Start of Block

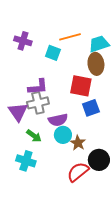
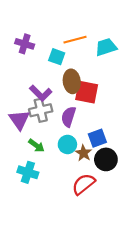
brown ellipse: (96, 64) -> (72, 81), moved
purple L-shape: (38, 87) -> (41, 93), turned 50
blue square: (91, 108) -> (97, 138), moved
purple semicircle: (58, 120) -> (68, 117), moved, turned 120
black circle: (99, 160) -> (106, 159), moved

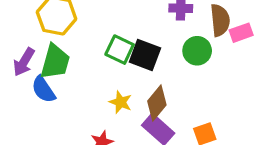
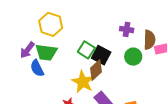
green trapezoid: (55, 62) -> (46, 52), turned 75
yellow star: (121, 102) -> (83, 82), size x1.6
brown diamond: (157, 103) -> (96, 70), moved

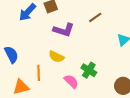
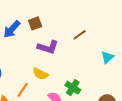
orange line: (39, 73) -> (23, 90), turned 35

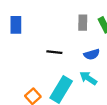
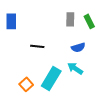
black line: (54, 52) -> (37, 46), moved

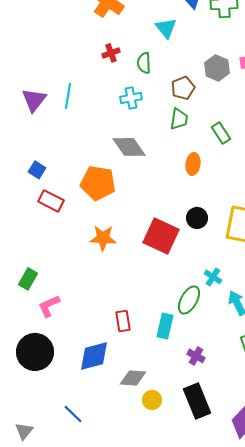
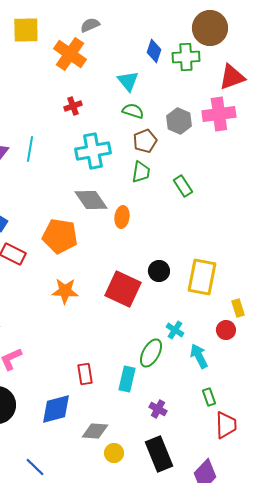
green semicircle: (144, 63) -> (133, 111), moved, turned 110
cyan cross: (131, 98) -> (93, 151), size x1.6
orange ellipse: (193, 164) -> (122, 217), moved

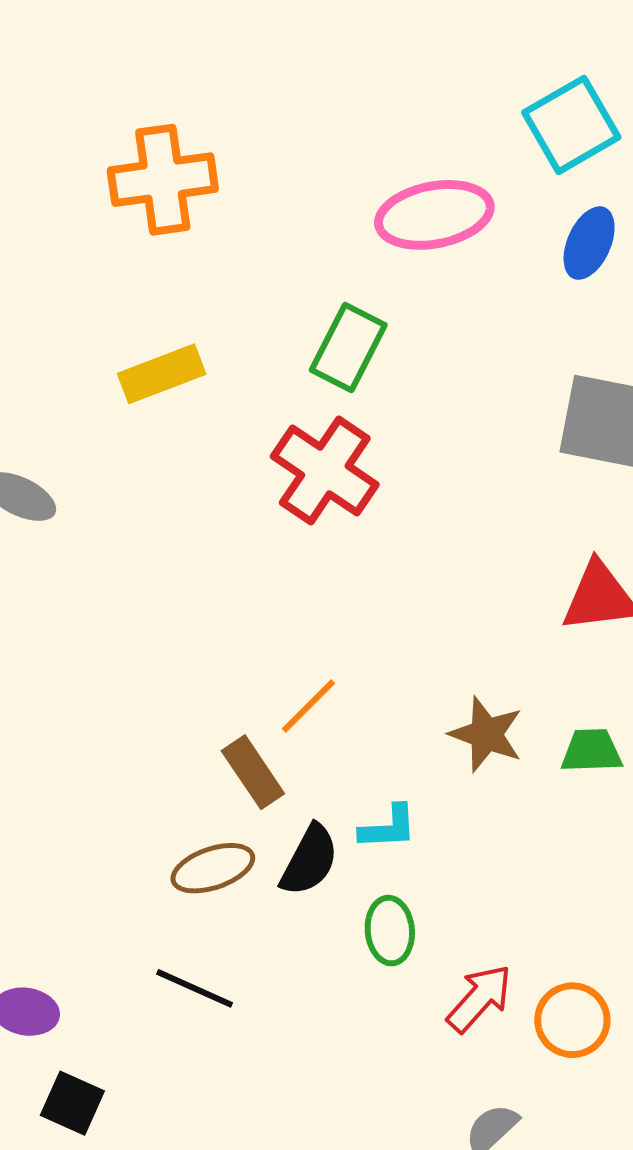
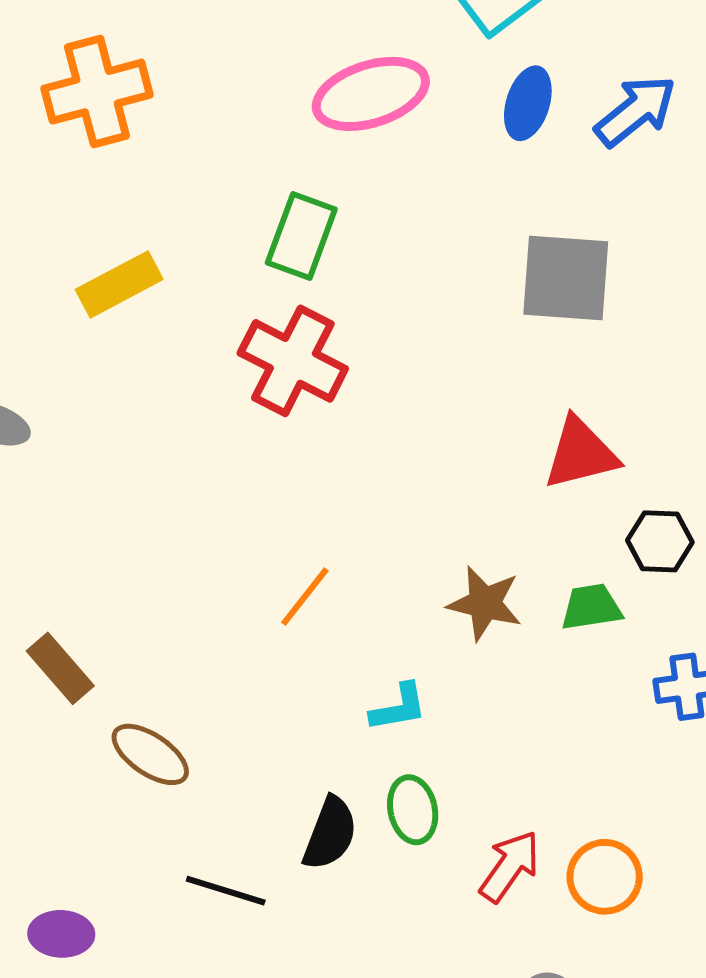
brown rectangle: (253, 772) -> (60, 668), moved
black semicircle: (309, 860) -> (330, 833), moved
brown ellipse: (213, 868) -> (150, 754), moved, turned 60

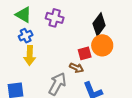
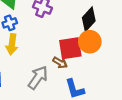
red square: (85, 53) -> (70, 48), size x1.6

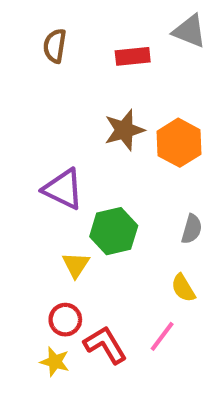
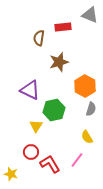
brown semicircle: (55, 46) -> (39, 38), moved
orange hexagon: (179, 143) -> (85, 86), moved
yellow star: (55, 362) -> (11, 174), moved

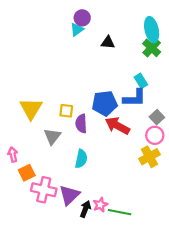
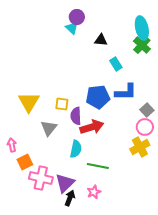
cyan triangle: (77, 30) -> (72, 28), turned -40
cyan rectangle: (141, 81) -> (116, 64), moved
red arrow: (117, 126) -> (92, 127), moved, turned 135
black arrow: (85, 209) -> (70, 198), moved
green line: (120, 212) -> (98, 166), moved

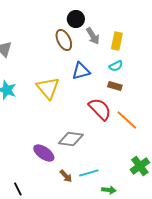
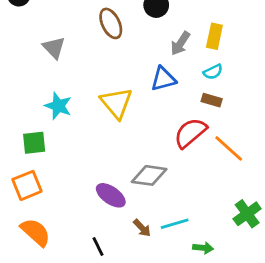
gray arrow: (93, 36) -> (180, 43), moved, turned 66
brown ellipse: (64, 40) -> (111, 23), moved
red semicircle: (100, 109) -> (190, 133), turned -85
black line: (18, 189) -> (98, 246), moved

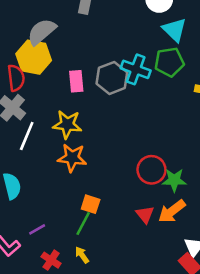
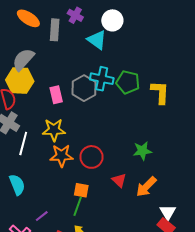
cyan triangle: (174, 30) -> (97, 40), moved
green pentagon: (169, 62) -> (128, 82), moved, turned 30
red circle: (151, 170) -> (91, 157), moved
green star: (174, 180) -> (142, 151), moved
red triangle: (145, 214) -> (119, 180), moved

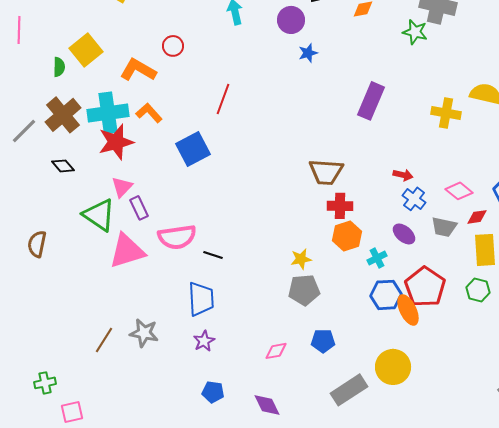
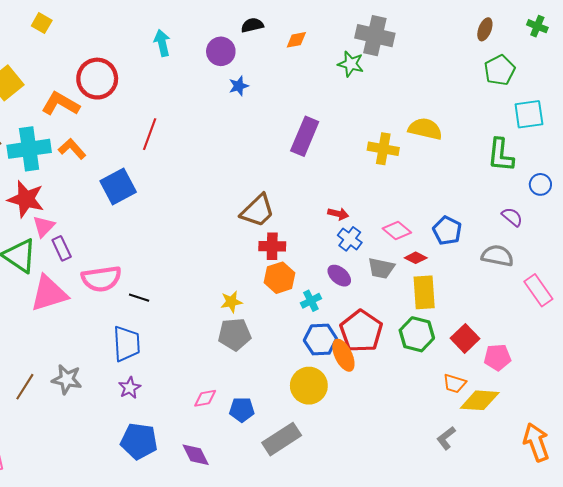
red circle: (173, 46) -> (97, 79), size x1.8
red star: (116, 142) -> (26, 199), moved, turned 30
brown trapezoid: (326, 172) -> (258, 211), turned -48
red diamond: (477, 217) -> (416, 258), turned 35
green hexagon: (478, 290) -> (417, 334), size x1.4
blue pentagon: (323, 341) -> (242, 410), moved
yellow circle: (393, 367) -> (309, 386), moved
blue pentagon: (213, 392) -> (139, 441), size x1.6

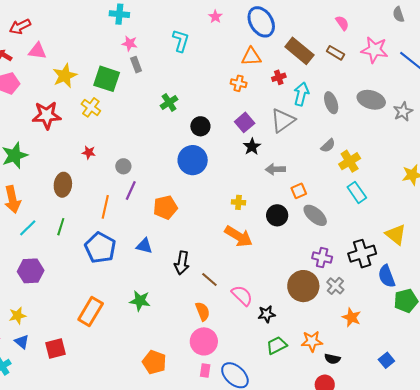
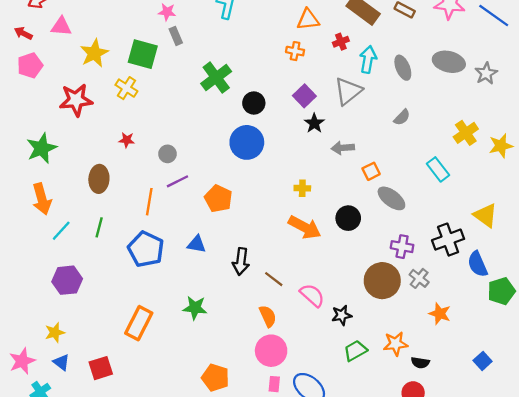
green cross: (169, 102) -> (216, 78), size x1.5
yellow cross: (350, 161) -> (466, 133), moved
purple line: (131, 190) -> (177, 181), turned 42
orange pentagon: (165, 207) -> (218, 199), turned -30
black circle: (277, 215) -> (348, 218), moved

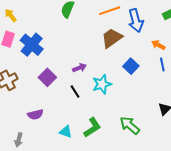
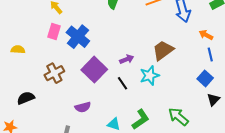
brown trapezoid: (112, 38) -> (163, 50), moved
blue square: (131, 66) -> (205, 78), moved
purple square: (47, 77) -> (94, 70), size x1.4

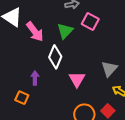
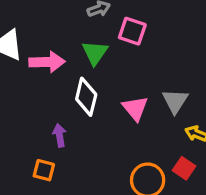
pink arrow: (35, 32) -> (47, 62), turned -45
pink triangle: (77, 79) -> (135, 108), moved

End of Block

= INSTRUCTIONS TO FOLLOW =
Starting at the line above that holds "cyan rectangle: (141, 81) -> (116, 64), moved", return each line up to and including the one that holds "red circle: (173, 46) -> (97, 79), size x1.8", exactly as written, minus any pictures.

= TASK RESULT =
cyan rectangle: (141, 81) -> (116, 64), moved
red arrow: (117, 126) -> (92, 127), moved, turned 135
black arrow: (85, 209) -> (70, 198), moved
green line: (120, 212) -> (98, 166), moved

gray arrow: (93, 36) -> (180, 43), moved, turned 66
brown ellipse: (64, 40) -> (111, 23), moved
red semicircle: (100, 109) -> (190, 133), turned -85
black line: (18, 189) -> (98, 246), moved

cyan triangle: (174, 30) -> (97, 40), moved
green pentagon: (169, 62) -> (128, 82), moved, turned 30
red circle: (151, 170) -> (91, 157), moved
green star: (174, 180) -> (142, 151), moved
red triangle: (145, 214) -> (119, 180), moved

red circle: (173, 46) -> (97, 79), size x1.8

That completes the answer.